What you have to do: Your answer must be an exact copy of the data, without any pictures.

Data shown:
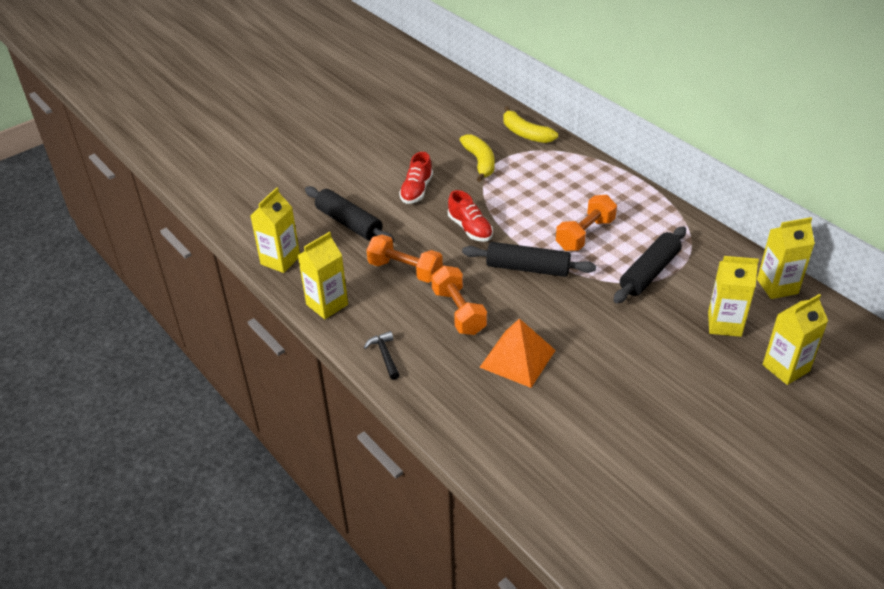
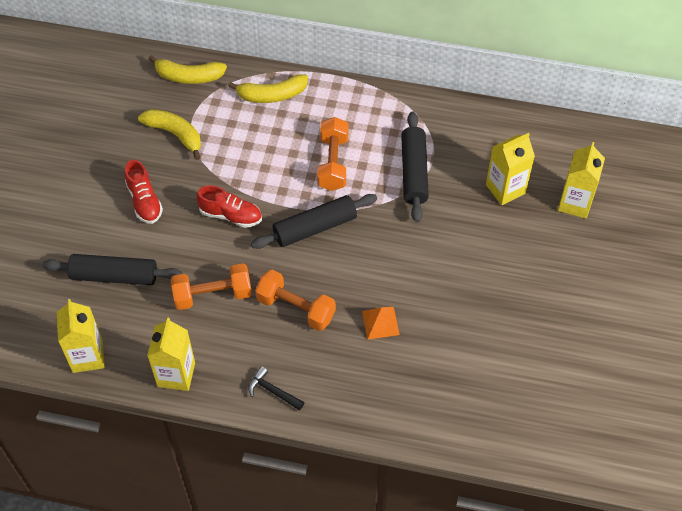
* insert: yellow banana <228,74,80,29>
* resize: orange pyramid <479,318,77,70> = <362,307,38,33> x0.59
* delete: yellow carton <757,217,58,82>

Solution to this problem:
* insert: yellow banana <228,74,80,29>
* resize: orange pyramid <479,318,77,70> = <362,307,38,33> x0.59
* delete: yellow carton <757,217,58,82>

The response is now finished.